__Extracted material__
================================

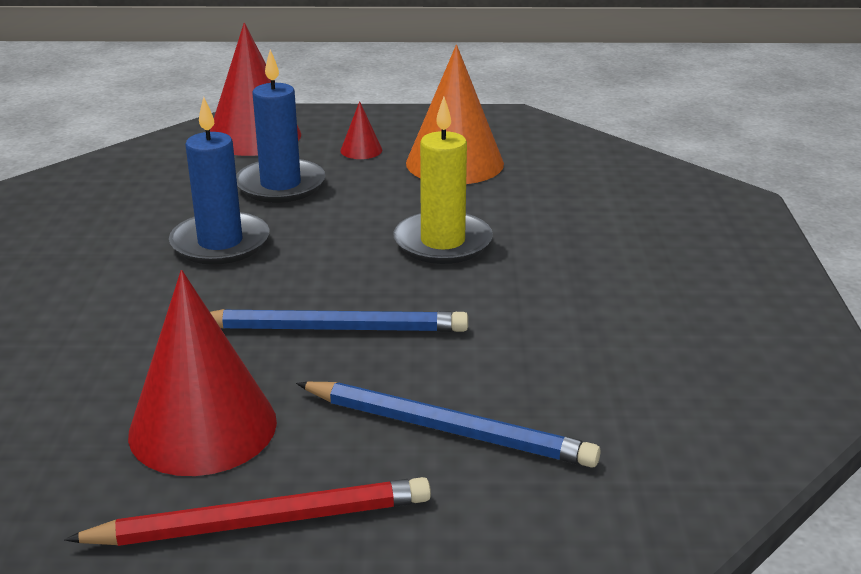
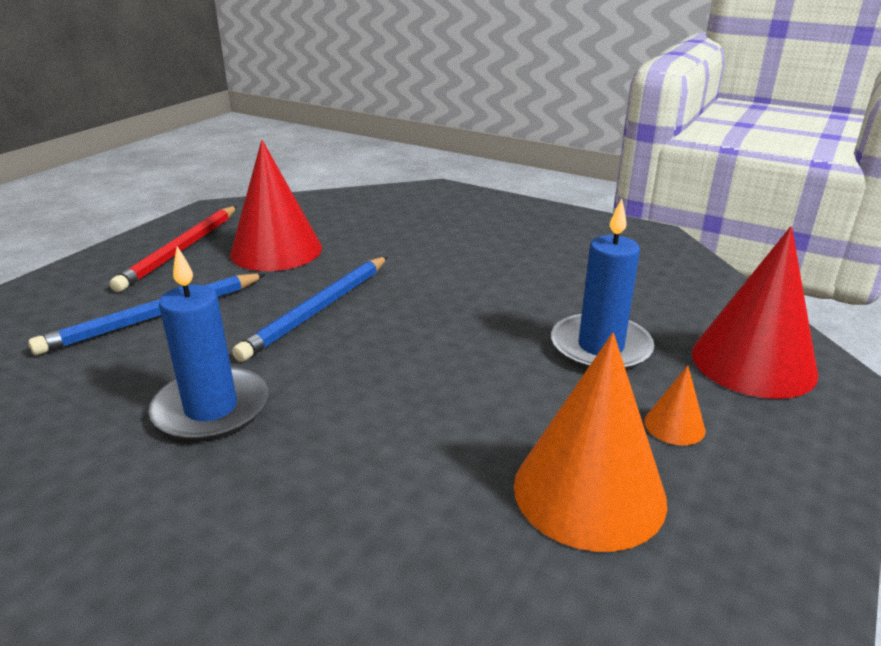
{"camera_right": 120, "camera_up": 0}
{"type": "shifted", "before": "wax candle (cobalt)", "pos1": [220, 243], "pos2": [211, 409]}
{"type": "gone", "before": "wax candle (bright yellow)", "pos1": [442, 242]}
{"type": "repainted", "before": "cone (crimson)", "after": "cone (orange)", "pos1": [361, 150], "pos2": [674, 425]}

================================

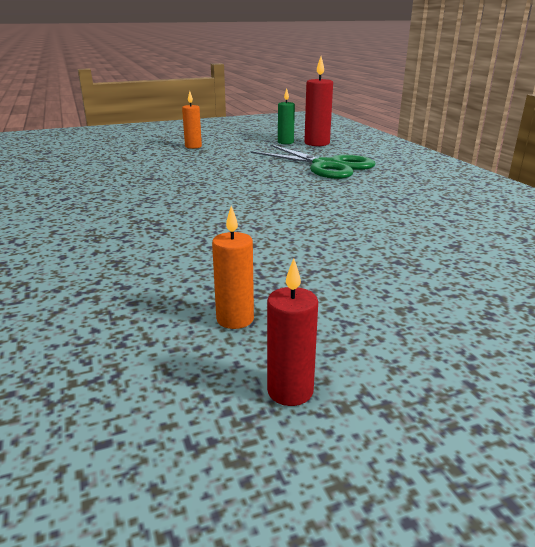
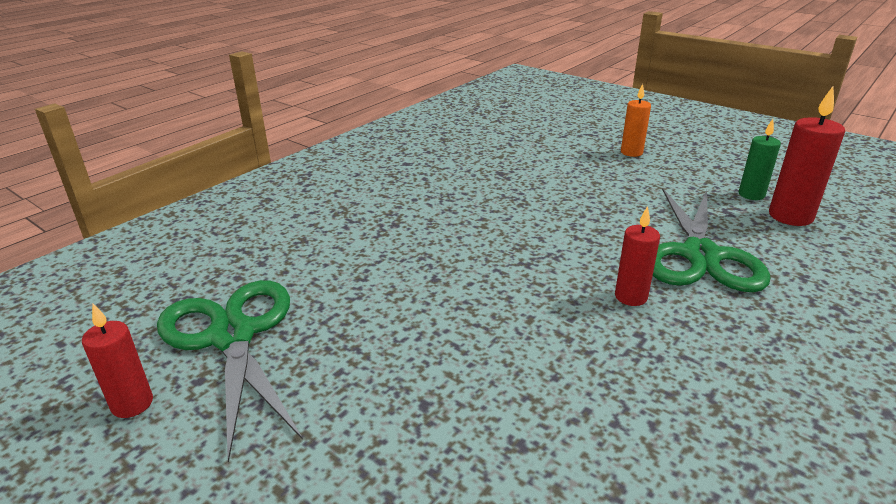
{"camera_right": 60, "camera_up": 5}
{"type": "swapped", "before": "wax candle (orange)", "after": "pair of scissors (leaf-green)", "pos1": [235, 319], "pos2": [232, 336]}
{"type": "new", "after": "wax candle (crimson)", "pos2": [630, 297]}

================================

__Task item__
Copy each line from the data above that includes "orange".

__The completed task__
{"type": "repainted", "before": "cone (crimson)", "after": "cone (orange)", "pos1": [361, 150], "pos2": [674, 425]}
{"type": "swapped", "before": "wax candle (orange)", "after": "pair of scissors (leaf-green)", "pos1": [235, 319], "pos2": [232, 336]}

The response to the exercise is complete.